▶ Work to be completed: Using the listing below, set down each line from the line containing "pink brick A1" through the line containing "pink brick F4 level", both ends included, exactly and with nothing added.

--- Listed records ---

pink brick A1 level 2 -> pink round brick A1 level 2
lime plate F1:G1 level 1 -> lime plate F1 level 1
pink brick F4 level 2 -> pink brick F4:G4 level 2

---
--- Listed records ---

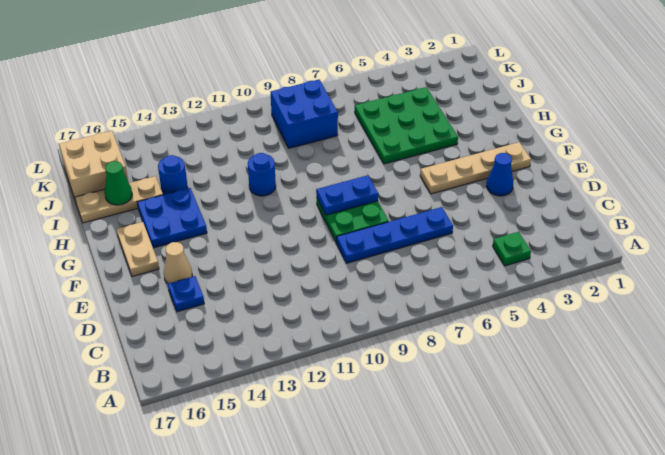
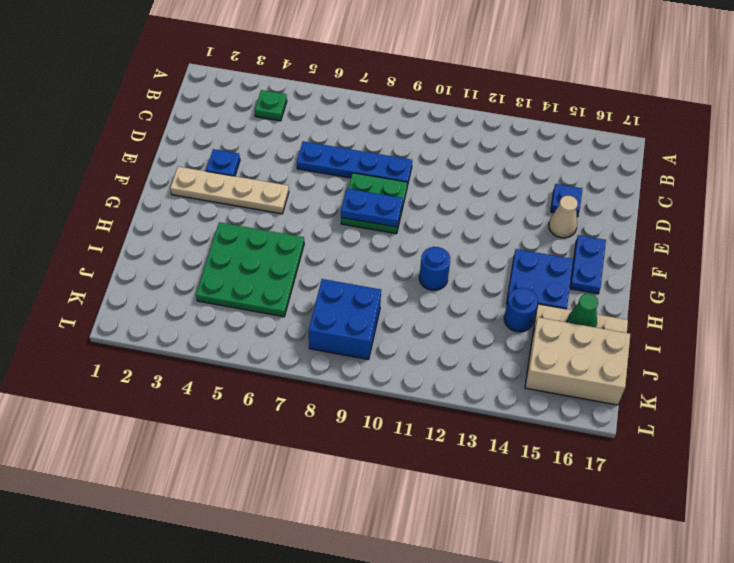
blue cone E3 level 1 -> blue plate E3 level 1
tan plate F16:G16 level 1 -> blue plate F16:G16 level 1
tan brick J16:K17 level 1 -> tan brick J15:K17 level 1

---

▶ Result:
pink brick A1 level 2 -> pink round brick A1 level 2
lime plate F1:G1 level 1 -> lime plate F1 level 1
pink brick F4 level 2 -> pink brick F4:G4 level 2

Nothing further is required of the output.